Change detection data:
####################
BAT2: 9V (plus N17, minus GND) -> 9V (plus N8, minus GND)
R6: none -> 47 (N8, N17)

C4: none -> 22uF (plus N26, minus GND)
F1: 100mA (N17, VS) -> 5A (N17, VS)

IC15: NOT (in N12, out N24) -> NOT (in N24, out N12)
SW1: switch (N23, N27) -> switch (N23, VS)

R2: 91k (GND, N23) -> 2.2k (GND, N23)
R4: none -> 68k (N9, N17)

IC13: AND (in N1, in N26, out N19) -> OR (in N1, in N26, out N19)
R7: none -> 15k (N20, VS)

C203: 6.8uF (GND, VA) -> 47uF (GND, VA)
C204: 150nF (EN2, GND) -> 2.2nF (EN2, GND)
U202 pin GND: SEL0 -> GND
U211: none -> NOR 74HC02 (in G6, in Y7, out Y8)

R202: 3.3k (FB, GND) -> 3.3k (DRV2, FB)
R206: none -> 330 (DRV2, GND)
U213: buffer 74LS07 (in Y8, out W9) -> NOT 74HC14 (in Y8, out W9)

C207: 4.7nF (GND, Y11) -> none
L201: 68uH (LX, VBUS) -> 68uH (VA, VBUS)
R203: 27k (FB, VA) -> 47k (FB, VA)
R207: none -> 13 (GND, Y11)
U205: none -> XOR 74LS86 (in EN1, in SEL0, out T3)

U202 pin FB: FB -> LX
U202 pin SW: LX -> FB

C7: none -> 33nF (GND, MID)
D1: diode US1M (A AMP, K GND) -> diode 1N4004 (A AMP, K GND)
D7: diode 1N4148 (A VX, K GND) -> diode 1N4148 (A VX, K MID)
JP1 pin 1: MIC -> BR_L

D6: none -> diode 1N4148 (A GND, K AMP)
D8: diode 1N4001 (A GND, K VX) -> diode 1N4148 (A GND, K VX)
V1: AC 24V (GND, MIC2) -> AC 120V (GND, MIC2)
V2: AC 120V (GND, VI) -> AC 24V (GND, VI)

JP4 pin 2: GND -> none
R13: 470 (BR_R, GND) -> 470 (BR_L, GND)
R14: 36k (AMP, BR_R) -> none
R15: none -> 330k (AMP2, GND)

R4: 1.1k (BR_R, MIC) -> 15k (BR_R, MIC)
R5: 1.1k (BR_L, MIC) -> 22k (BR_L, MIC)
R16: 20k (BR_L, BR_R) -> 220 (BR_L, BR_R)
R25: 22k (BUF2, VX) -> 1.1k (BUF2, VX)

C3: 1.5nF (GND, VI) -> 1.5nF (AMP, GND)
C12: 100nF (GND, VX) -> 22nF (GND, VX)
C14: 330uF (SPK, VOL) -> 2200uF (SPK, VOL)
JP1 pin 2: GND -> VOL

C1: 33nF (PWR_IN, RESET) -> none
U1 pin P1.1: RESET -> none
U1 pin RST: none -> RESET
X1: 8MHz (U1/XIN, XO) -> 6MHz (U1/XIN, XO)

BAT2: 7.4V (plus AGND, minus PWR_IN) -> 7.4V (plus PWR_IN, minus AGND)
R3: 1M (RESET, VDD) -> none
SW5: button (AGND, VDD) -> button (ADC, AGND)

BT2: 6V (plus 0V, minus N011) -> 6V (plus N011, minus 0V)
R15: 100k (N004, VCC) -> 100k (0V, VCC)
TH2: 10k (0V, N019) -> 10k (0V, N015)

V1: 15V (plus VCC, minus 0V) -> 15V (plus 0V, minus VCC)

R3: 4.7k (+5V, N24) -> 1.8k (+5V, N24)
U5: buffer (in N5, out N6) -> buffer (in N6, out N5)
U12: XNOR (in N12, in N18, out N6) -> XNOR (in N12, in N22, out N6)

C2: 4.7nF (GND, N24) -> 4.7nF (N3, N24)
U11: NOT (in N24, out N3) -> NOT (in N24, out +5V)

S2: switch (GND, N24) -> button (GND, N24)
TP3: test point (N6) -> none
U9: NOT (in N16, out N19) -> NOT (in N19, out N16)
####################
How to complete this task:
Transcribe exactly the lines from the one containing "C1: 33nF (PWR_IN, RESET) -> none" through the end of the records, both included, and nothing else.

The completed task:
C1: 33nF (PWR_IN, RESET) -> none
U1 pin P1.1: RESET -> none
U1 pin RST: none -> RESET
X1: 8MHz (U1/XIN, XO) -> 6MHz (U1/XIN, XO)

BAT2: 7.4V (plus AGND, minus PWR_IN) -> 7.4V (plus PWR_IN, minus AGND)
R3: 1M (RESET, VDD) -> none
SW5: button (AGND, VDD) -> button (ADC, AGND)

BT2: 6V (plus 0V, minus N011) -> 6V (plus N011, minus 0V)
R15: 100k (N004, VCC) -> 100k (0V, VCC)
TH2: 10k (0V, N019) -> 10k (0V, N015)

V1: 15V (plus VCC, minus 0V) -> 15V (plus 0V, minus VCC)

R3: 4.7k (+5V, N24) -> 1.8k (+5V, N24)
U5: buffer (in N5, out N6) -> buffer (in N6, out N5)
U12: XNOR (in N12, in N18, out N6) -> XNOR (in N12, in N22, out N6)

C2: 4.7nF (GND, N24) -> 4.7nF (N3, N24)
U11: NOT (in N24, out N3) -> NOT (in N24, out +5V)

S2: switch (GND, N24) -> button (GND, N24)
TP3: test point (N6) -> none
U9: NOT (in N16, out N19) -> NOT (in N19, out N16)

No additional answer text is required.